EXERCISE DETAILS:
Each line from the one containing "pink cross: (876, 709) -> (1014, 884), moved" to the end of the entries below must be restated exactly, and no other line should appear.

DATASET:
□ □ □ □ □

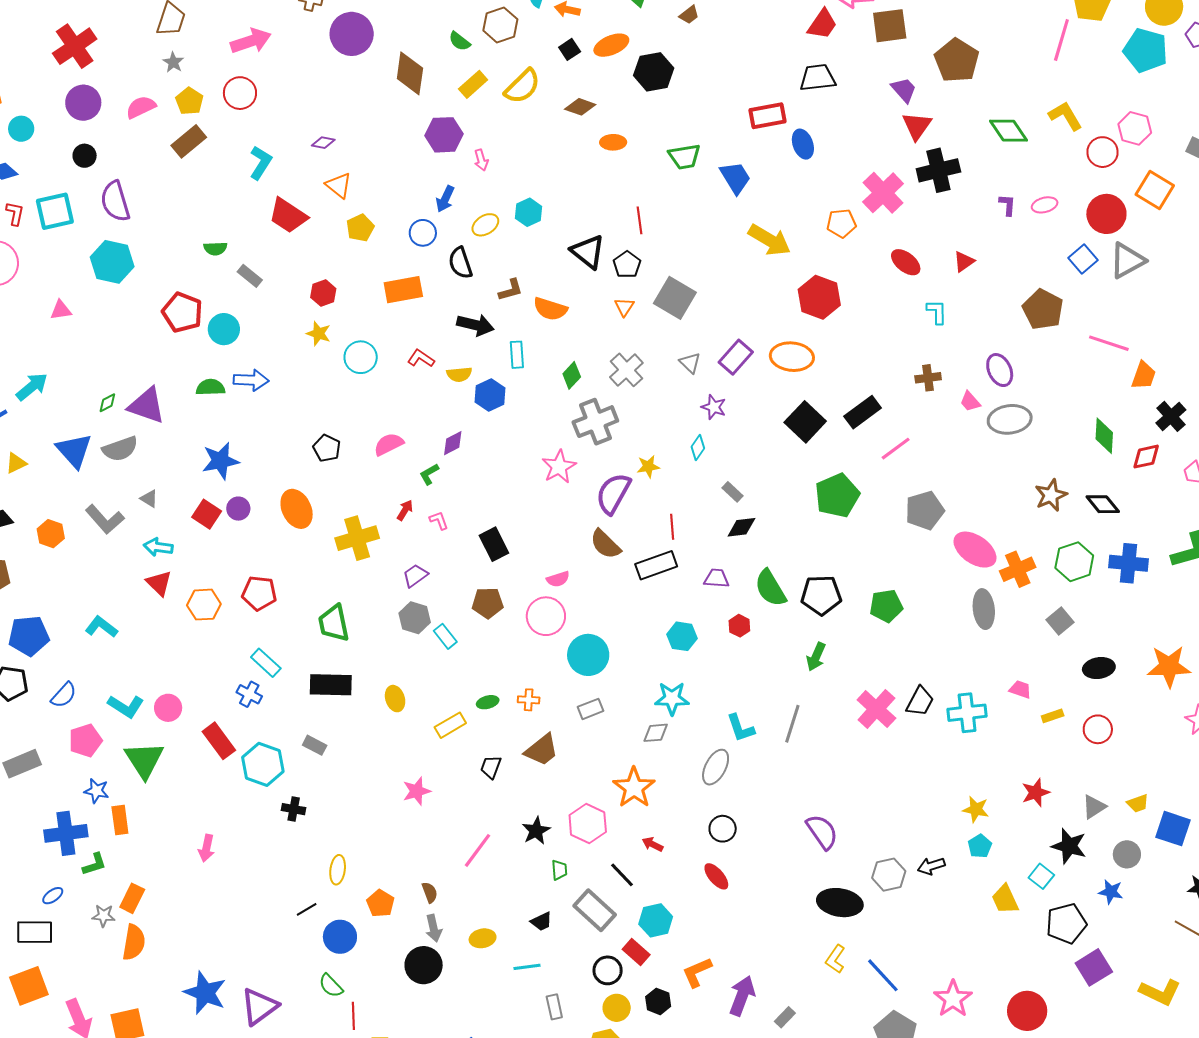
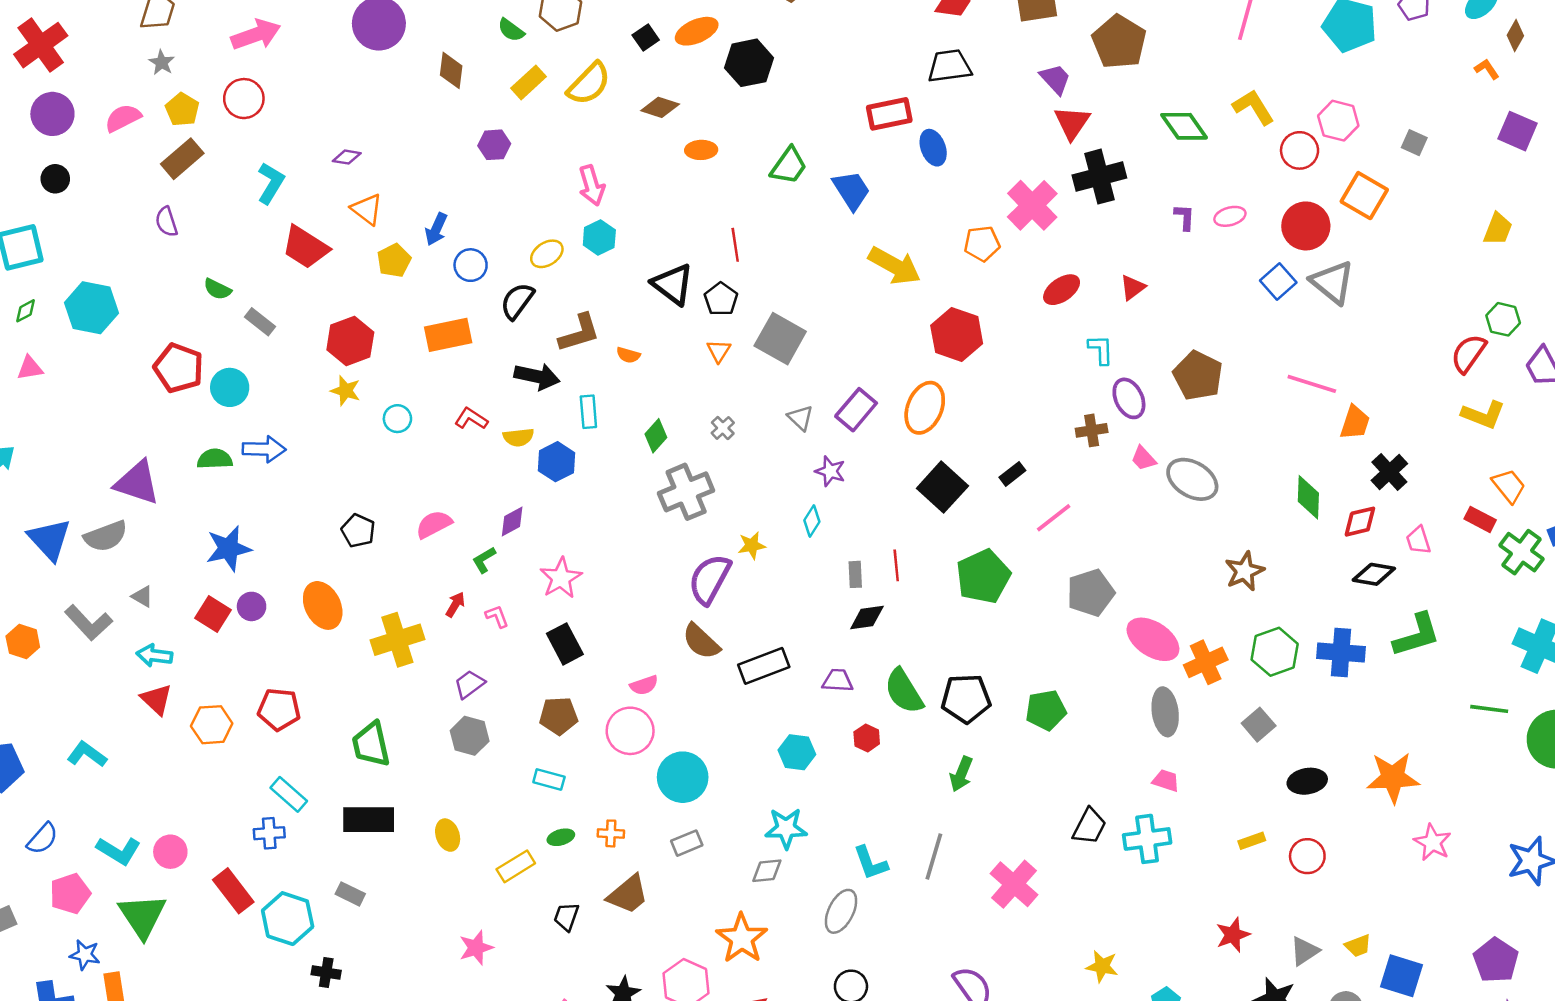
brown diamond: (410, 73) -> (451, 70), size x0.7
purple hexagon: (444, 135) -> (494, 145), size x0.7
green trapezoid: (685, 157) -> (789, 166), turned -44
pink arrow: (481, 160) -> (592, 185), moved, size x1.5
blue arrow: (445, 199) -> (436, 229), moved
purple semicircle: (115, 201) -> (166, 222), moved, size x0.6
green semicircle: (215, 249) -> (217, 289), turned 30
gray triangle: (1127, 260) -> (1332, 282), turned -51
red ellipse: (906, 262) -> (1062, 290), turned -72
black semicircle: (460, 263) -> (517, 301), turned 56
brown L-shape: (511, 290) -> (579, 333), size x1.4
red hexagon: (323, 293) -> (350, 341), size x1.5
orange semicircle: (550, 309) -> (628, 355), size x0.6
brown pentagon: (1043, 309) -> (1198, 376), moved
cyan circle: (361, 357) -> (397, 419), size x0.7
orange ellipse: (792, 357) -> (925, 408), turned -72
gray cross: (626, 370) -> (723, 428), size x0.6
purple ellipse: (1000, 370) -> (1129, 398), moved
green diamond: (107, 403) -> (25, 311), moved
black rectangle: (863, 412) -> (1012, 474), size x0.6
gray ellipse: (1010, 419) -> (1192, 479), turned 39
pink star: (559, 467) -> (561, 578), moved
gray rectangle: (733, 492) -> (855, 574), turned 45
black diamond: (1103, 504) -> (1374, 574), moved, turned -40
red line: (672, 527) -> (896, 565), moved
cyan rectangle: (445, 636) -> (549, 779), moved, turned -35
pink trapezoid: (1020, 689) -> (1166, 781), moved
blue cross: (249, 694) -> (269, 833), turned -30
pink cross: (876, 709) -> (1014, 884), moved
yellow star: (976, 809) -> (1102, 966), moved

□ □ □ □ □

RESULT OF THIS EXERCISE:
pink cross: (876, 709) -> (1014, 884), moved
yellow star: (976, 809) -> (1102, 966), moved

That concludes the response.